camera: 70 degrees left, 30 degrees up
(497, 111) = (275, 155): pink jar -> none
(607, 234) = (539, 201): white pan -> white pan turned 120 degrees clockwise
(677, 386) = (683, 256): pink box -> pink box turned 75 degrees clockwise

* * *

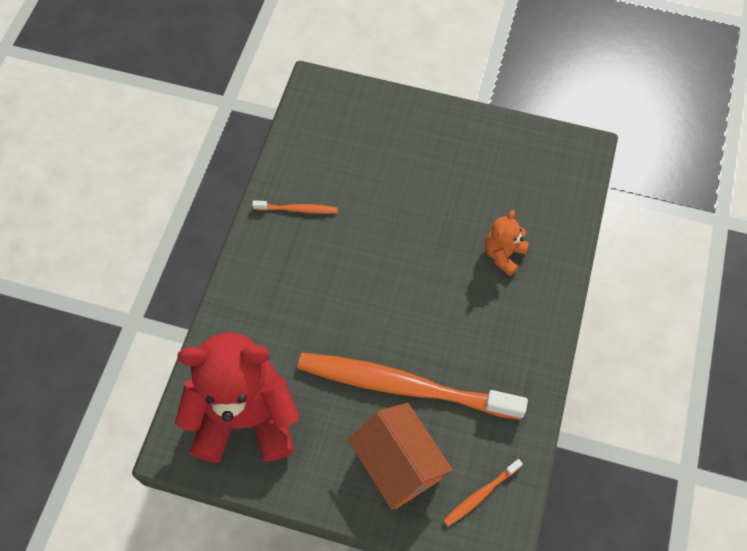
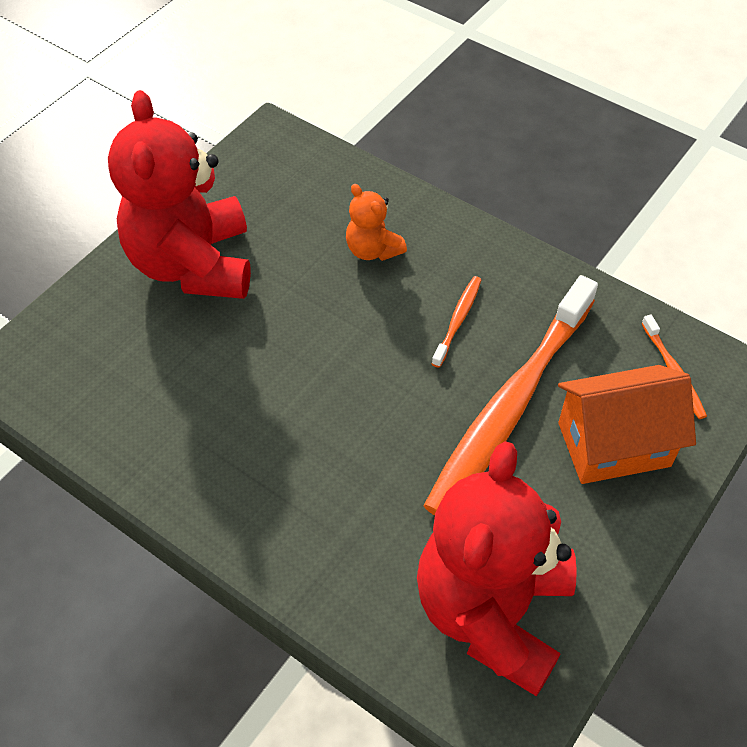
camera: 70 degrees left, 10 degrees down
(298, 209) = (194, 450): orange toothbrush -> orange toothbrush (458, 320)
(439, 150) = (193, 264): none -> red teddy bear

▶ _What needs to be done_:
From the entries above, copy each line holding "turned".

▶ _Written reply_:
(607, 234) = (539, 201): white pan -> white pan turned 120 degrees clockwise
(677, 386) = (683, 256): pink box -> pink box turned 75 degrees clockwise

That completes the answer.